------ Data records

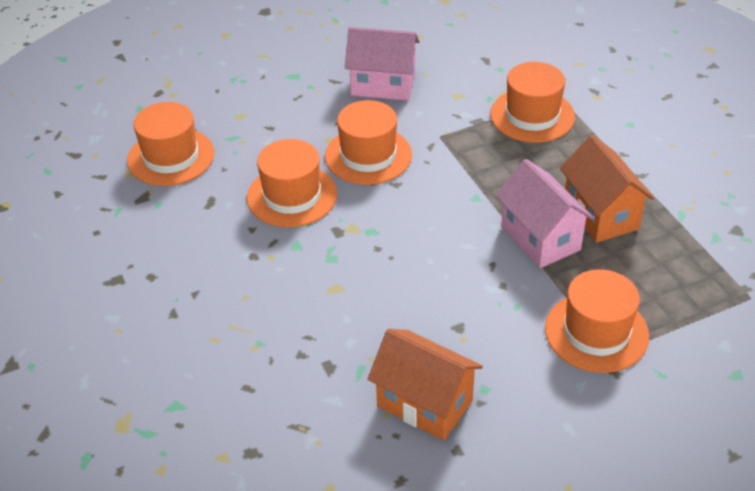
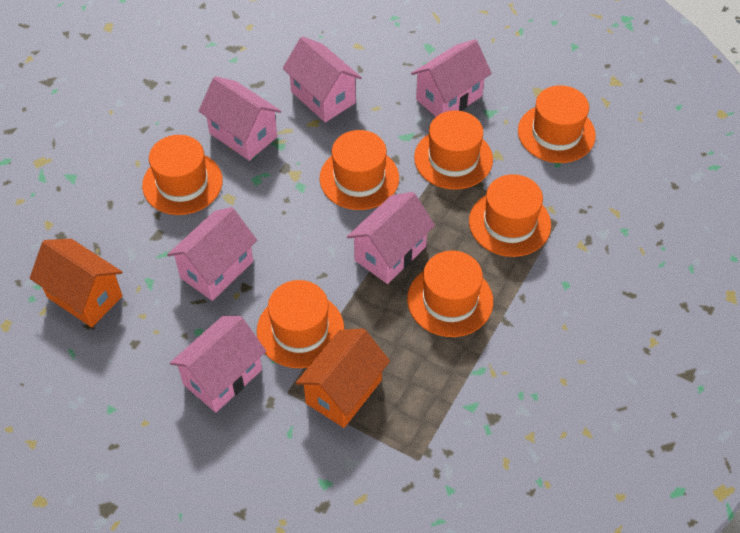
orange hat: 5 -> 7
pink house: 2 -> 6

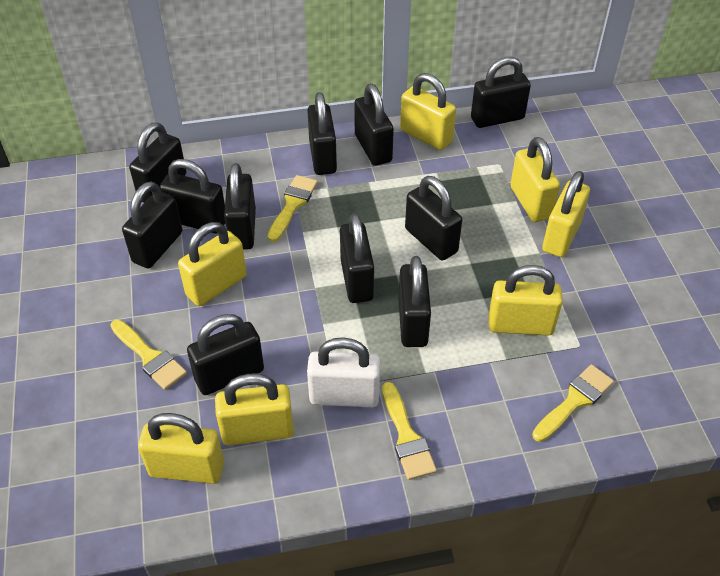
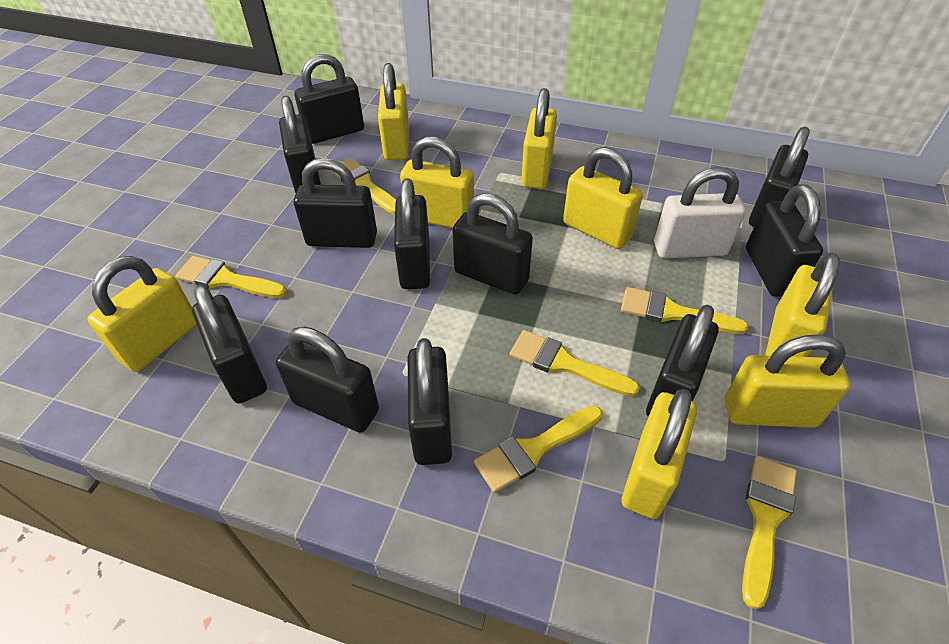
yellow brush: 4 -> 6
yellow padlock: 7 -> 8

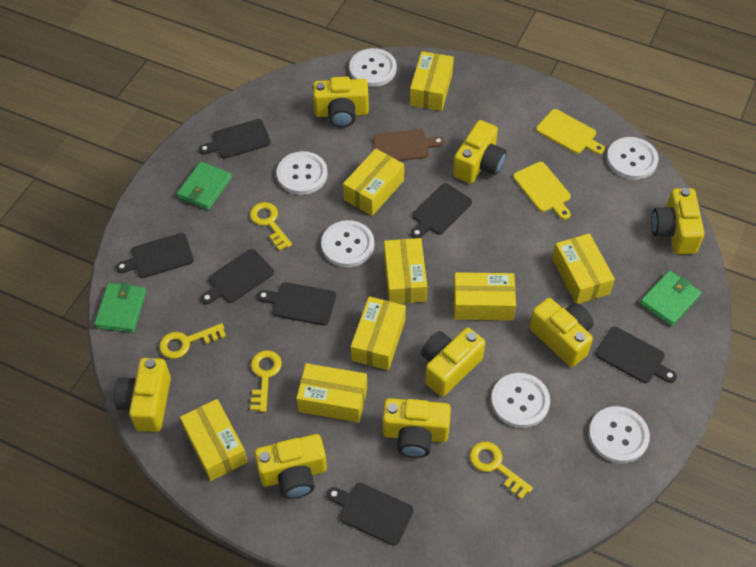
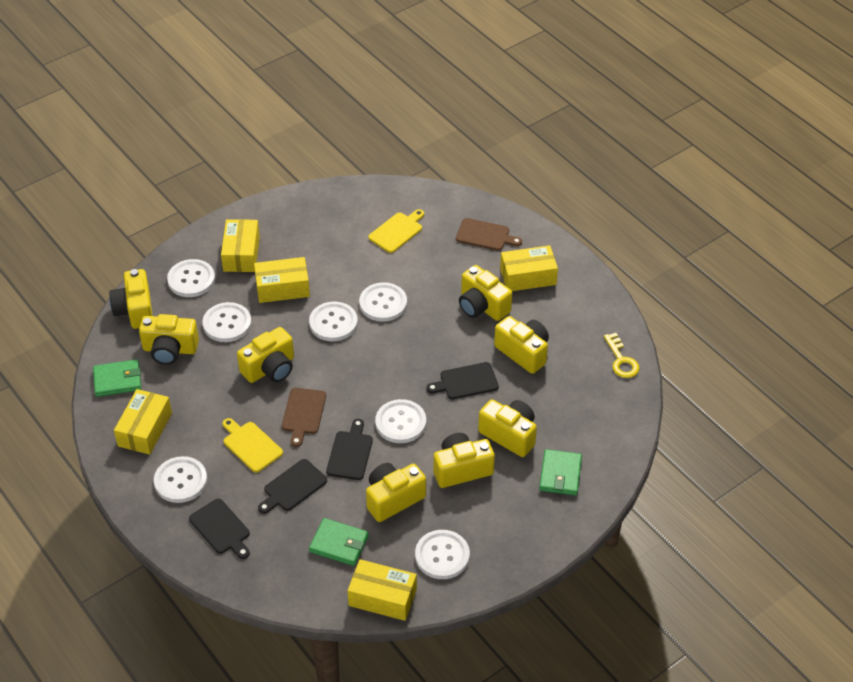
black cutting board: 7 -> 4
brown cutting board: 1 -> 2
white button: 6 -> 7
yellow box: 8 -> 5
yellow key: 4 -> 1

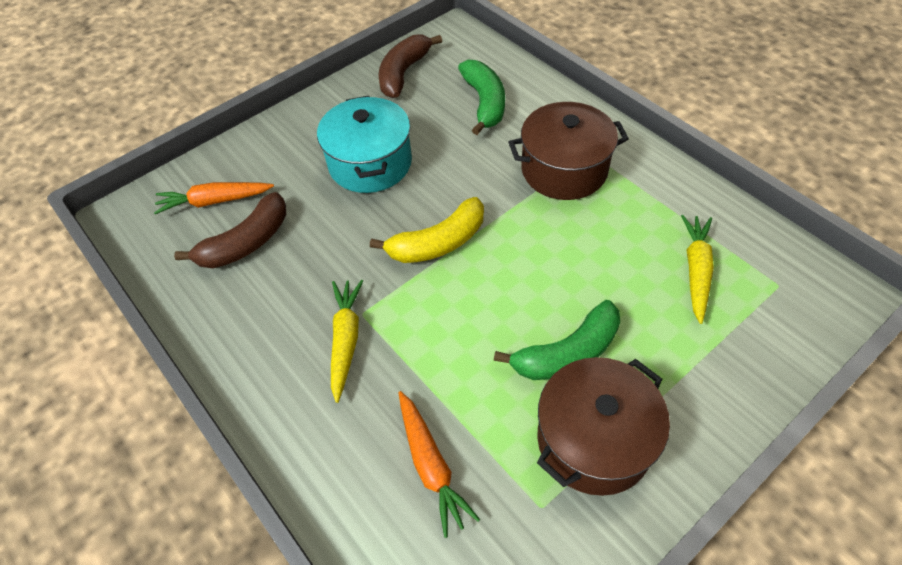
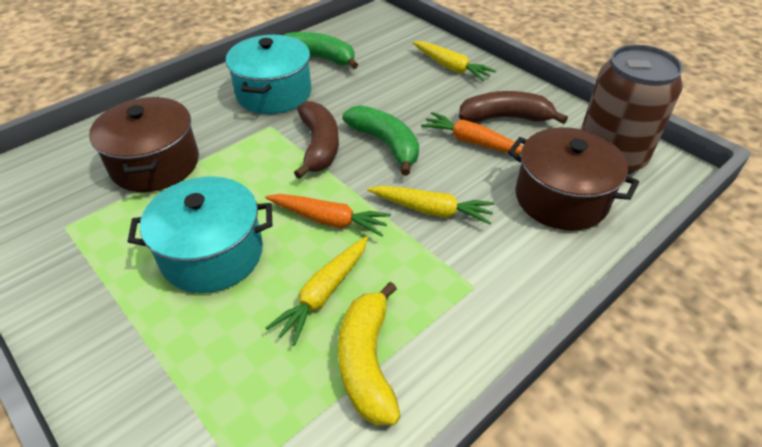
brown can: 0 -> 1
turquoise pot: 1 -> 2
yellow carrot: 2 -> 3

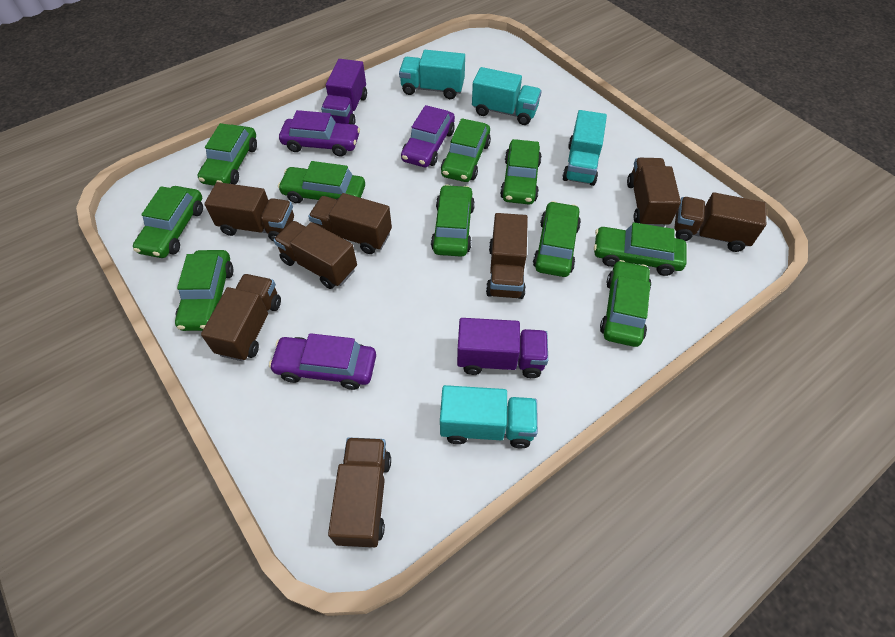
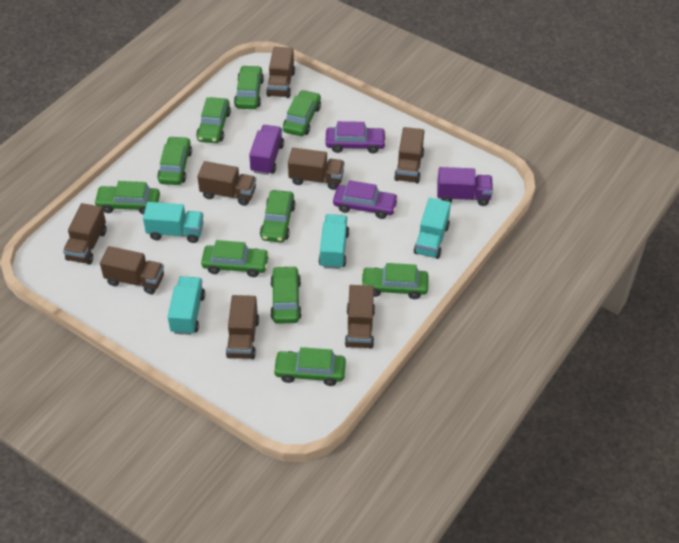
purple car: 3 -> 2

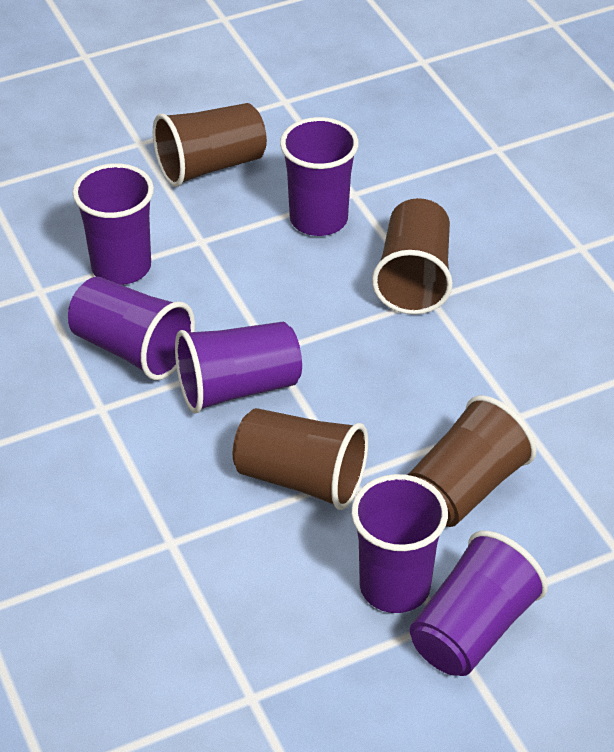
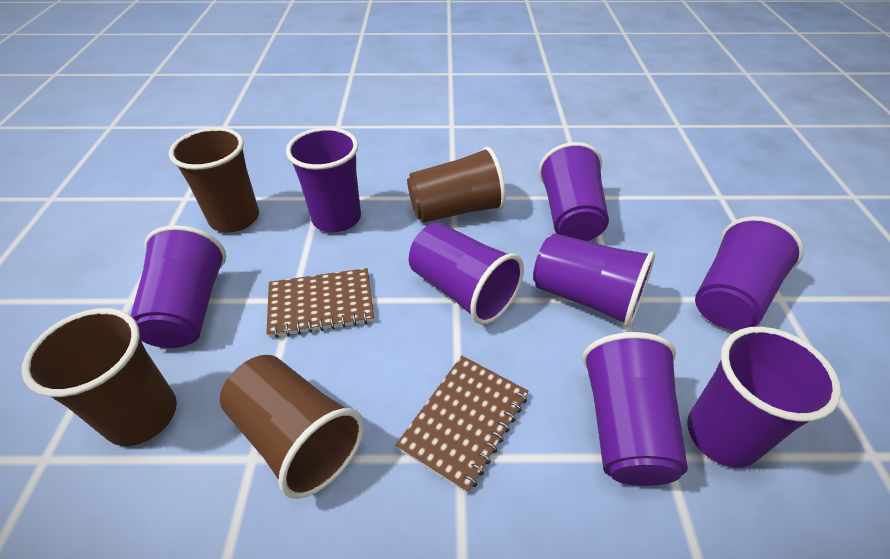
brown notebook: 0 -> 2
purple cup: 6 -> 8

------------

Aim of the exercise: Everything in the data except the pictures needs to be written out exactly.

Solution for this task:
orange hat: 5 -> 7
pink house: 2 -> 6

yellow brush: 4 -> 6
yellow padlock: 7 -> 8

black cutting board: 7 -> 4
brown cutting board: 1 -> 2
white button: 6 -> 7
yellow box: 8 -> 5
yellow key: 4 -> 1

brown can: 0 -> 1
turquoise pot: 1 -> 2
yellow carrot: 2 -> 3

purple car: 3 -> 2

brown notebook: 0 -> 2
purple cup: 6 -> 8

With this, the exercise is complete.